ASSIGNMENT
Go through the entries below from the first line and output each one exactly, up to and including the line with "toy drum (green)".

Items from a dataset
>>>

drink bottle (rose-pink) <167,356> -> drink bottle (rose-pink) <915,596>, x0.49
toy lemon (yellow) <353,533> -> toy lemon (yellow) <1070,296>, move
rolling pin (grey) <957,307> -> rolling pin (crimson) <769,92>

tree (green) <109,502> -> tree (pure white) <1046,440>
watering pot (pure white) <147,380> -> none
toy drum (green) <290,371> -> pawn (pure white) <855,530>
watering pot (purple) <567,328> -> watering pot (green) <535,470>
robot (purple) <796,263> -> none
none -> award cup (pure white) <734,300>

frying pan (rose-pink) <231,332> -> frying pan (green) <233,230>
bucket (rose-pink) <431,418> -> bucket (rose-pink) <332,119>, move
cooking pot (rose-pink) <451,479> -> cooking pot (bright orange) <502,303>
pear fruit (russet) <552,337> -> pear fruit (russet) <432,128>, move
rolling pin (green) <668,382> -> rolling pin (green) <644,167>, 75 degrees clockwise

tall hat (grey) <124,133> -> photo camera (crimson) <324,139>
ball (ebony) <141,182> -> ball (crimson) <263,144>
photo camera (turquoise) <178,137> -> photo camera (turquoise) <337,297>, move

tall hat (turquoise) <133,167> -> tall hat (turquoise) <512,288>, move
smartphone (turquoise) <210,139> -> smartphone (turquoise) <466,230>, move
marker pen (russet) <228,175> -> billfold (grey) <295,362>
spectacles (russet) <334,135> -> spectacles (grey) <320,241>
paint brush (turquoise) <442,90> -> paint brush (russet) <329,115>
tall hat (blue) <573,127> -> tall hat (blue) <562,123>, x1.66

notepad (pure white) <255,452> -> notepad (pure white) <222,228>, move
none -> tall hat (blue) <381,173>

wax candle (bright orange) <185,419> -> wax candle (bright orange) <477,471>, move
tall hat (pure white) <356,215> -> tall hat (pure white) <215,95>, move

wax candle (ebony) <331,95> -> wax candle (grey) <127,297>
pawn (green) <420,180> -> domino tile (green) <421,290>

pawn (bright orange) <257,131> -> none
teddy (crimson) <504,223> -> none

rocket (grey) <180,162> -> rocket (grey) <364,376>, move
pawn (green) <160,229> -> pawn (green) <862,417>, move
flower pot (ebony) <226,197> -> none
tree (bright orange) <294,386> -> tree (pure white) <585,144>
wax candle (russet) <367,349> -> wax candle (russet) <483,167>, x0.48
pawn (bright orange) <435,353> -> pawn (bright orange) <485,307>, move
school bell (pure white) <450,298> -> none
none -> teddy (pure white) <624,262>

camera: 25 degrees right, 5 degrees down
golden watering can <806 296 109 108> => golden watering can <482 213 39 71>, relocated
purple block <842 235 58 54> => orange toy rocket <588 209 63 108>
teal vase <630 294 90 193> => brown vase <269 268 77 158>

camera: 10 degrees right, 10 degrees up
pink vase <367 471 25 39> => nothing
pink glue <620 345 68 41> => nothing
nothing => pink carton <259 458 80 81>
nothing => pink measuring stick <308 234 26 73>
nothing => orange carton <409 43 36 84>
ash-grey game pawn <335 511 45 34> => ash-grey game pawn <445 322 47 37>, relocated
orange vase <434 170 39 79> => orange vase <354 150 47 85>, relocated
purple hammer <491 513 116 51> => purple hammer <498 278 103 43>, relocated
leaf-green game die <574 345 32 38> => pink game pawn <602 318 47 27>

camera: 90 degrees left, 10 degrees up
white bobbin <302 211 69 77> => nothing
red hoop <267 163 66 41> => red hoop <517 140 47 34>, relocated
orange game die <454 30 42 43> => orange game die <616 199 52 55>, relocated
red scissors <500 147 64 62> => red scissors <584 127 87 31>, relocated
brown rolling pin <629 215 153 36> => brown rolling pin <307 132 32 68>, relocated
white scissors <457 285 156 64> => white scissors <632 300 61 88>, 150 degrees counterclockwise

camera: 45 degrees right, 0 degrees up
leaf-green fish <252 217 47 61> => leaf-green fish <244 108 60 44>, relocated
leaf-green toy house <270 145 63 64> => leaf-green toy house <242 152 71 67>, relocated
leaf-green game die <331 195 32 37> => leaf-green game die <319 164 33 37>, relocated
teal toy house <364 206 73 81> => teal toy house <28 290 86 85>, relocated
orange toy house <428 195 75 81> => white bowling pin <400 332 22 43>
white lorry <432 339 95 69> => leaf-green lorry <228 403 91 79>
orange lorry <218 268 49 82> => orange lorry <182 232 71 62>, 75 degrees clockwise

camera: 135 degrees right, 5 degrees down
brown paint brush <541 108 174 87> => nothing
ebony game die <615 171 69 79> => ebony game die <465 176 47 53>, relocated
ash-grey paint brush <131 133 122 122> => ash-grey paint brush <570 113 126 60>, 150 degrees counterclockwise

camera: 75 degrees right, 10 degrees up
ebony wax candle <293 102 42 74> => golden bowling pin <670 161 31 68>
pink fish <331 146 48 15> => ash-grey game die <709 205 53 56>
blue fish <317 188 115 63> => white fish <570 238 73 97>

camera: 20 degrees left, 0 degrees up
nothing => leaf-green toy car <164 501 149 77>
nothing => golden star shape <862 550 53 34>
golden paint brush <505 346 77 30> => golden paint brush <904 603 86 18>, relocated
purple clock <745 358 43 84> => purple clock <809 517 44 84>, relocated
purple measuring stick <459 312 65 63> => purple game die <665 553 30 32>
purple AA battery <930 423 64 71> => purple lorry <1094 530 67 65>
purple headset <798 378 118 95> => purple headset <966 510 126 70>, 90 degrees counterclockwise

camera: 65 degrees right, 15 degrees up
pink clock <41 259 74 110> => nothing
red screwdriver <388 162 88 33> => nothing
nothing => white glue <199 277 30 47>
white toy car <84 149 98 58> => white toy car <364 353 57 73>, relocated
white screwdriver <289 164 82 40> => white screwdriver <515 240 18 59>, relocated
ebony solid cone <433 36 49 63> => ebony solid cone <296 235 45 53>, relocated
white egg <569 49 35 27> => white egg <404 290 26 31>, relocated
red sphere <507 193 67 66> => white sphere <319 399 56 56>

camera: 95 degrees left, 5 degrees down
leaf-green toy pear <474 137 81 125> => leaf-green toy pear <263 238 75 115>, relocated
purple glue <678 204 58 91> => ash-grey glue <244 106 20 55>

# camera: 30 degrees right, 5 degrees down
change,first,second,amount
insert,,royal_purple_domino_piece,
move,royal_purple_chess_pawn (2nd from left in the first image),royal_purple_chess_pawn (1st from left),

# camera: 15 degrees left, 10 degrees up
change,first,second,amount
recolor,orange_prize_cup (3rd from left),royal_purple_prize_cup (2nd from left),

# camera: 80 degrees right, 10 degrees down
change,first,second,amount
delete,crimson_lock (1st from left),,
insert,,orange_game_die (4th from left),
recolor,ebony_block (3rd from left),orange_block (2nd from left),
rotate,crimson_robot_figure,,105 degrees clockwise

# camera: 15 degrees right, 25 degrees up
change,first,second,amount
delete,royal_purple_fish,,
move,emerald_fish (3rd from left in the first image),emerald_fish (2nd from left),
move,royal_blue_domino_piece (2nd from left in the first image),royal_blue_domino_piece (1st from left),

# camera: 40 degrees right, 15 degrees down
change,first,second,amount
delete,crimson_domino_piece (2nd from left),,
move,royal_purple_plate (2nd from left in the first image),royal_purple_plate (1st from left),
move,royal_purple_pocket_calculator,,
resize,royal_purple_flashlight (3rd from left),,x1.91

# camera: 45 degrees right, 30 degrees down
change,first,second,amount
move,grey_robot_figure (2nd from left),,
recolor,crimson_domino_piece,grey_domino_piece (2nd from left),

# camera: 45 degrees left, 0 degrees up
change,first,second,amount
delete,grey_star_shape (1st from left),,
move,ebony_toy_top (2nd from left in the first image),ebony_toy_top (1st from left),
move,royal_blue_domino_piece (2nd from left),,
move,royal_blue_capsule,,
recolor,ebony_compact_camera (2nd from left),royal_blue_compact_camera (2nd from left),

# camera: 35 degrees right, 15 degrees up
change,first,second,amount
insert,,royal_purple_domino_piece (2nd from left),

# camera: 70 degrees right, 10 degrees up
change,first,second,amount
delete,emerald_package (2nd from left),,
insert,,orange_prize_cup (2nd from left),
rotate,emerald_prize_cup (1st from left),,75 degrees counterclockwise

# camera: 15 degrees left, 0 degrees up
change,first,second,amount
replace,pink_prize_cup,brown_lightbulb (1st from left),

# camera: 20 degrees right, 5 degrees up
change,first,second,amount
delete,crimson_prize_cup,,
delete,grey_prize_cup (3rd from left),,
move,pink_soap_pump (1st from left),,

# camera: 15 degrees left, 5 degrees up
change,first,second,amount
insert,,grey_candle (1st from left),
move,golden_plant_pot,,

<<<

SOLUTION
drink bottle (rose-pink) <167,356> -> drink bottle (rose-pink) <915,596>, x0.49
toy lemon (yellow) <353,533> -> toy lemon (yellow) <1070,296>, move
rolling pin (grey) <957,307> -> rolling pin (crimson) <769,92>

tree (green) <109,502> -> tree (pure white) <1046,440>
watering pot (pure white) <147,380> -> none
toy drum (green) <290,371> -> pawn (pure white) <855,530>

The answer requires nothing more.